What the exercise asks
What you return must be the complete listing, unchanged.

Task inputs
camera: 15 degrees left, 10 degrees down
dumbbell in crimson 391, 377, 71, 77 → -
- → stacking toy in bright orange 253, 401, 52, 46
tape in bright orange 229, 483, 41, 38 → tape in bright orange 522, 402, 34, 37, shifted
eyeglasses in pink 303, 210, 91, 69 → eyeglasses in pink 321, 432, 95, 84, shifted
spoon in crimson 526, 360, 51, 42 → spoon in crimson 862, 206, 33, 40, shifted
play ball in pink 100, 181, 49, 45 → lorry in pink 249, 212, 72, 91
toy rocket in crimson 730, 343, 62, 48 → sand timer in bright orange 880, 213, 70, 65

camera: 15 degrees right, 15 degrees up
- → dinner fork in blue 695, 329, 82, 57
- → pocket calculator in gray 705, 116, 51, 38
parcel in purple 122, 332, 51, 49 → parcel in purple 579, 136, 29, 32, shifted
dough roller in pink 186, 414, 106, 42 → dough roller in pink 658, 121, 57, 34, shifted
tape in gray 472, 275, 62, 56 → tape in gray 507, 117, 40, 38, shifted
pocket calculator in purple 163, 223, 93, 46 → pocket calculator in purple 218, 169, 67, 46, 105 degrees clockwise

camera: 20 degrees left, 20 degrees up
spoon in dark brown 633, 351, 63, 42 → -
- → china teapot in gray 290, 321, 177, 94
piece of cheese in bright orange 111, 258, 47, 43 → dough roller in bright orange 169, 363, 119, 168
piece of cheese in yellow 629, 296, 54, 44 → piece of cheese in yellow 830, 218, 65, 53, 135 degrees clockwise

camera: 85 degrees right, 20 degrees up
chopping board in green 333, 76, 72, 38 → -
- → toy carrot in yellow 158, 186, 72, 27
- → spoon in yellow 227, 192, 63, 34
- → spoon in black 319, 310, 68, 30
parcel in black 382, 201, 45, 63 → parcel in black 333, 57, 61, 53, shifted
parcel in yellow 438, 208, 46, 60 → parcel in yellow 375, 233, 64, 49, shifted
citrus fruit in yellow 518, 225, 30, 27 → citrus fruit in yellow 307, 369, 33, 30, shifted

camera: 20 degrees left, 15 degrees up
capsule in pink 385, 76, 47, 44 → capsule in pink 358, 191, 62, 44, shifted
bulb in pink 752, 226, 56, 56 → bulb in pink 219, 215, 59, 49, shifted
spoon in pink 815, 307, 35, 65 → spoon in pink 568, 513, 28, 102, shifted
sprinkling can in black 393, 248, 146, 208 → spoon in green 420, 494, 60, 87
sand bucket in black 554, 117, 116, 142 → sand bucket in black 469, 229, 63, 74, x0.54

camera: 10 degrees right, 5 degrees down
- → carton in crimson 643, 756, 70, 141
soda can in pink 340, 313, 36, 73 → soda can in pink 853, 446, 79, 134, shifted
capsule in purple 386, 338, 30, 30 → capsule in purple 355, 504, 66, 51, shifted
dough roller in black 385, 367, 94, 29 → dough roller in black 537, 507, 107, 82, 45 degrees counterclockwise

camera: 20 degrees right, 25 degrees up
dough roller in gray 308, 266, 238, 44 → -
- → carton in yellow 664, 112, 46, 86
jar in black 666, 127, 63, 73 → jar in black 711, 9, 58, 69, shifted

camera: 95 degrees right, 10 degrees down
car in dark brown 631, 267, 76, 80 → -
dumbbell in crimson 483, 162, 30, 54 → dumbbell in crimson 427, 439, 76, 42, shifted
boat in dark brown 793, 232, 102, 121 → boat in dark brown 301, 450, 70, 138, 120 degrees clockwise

Written answer
camera: 15 degrees left, 10 degrees down
dumbbell in crimson 391, 377, 71, 77 → -
- → stacking toy in bright orange 253, 401, 52, 46
tape in bright orange 229, 483, 41, 38 → tape in bright orange 522, 402, 34, 37, shifted
eyeglasses in pink 303, 210, 91, 69 → eyeglasses in pink 321, 432, 95, 84, shifted
spoon in crimson 526, 360, 51, 42 → spoon in crimson 862, 206, 33, 40, shifted
play ball in pink 100, 181, 49, 45 → lorry in pink 249, 212, 72, 91
toy rocket in crimson 730, 343, 62, 48 → sand timer in bright orange 880, 213, 70, 65

camera: 15 degrees right, 15 degrees up
- → dinner fork in blue 695, 329, 82, 57
- → pocket calculator in gray 705, 116, 51, 38
parcel in purple 122, 332, 51, 49 → parcel in purple 579, 136, 29, 32, shifted
dough roller in pink 186, 414, 106, 42 → dough roller in pink 658, 121, 57, 34, shifted
tape in gray 472, 275, 62, 56 → tape in gray 507, 117, 40, 38, shifted
pocket calculator in purple 163, 223, 93, 46 → pocket calculator in purple 218, 169, 67, 46, 105 degrees clockwise

camera: 20 degrees left, 20 degrees up
spoon in dark brown 633, 351, 63, 42 → -
- → china teapot in gray 290, 321, 177, 94
piece of cheese in bright orange 111, 258, 47, 43 → dough roller in bright orange 169, 363, 119, 168
piece of cheese in yellow 629, 296, 54, 44 → piece of cheese in yellow 830, 218, 65, 53, 135 degrees clockwise

camera: 85 degrees right, 20 degrees up
chopping board in green 333, 76, 72, 38 → -
- → toy carrot in yellow 158, 186, 72, 27
- → spoon in yellow 227, 192, 63, 34
- → spoon in black 319, 310, 68, 30
parcel in black 382, 201, 45, 63 → parcel in black 333, 57, 61, 53, shifted
parcel in yellow 438, 208, 46, 60 → parcel in yellow 375, 233, 64, 49, shifted
citrus fruit in yellow 518, 225, 30, 27 → citrus fruit in yellow 307, 369, 33, 30, shifted

camera: 20 degrees left, 15 degrees up
capsule in pink 385, 76, 47, 44 → capsule in pink 358, 191, 62, 44, shifted
bulb in pink 752, 226, 56, 56 → bulb in pink 219, 215, 59, 49, shifted
spoon in pink 815, 307, 35, 65 → spoon in pink 568, 513, 28, 102, shifted
sprinkling can in black 393, 248, 146, 208 → spoon in green 420, 494, 60, 87
sand bucket in black 554, 117, 116, 142 → sand bucket in black 469, 229, 63, 74, x0.54

camera: 10 degrees right, 5 degrees down
- → carton in crimson 643, 756, 70, 141
soda can in pink 340, 313, 36, 73 → soda can in pink 853, 446, 79, 134, shifted
capsule in purple 386, 338, 30, 30 → capsule in purple 355, 504, 66, 51, shifted
dough roller in black 385, 367, 94, 29 → dough roller in black 537, 507, 107, 82, 45 degrees counterclockwise

camera: 20 degrees right, 25 degrees up
dough roller in gray 308, 266, 238, 44 → -
- → carton in yellow 664, 112, 46, 86
jar in black 666, 127, 63, 73 → jar in black 711, 9, 58, 69, shifted

camera: 95 degrees right, 10 degrees down
car in dark brown 631, 267, 76, 80 → -
dumbbell in crimson 483, 162, 30, 54 → dumbbell in crimson 427, 439, 76, 42, shifted
boat in dark brown 793, 232, 102, 121 → boat in dark brown 301, 450, 70, 138, 120 degrees clockwise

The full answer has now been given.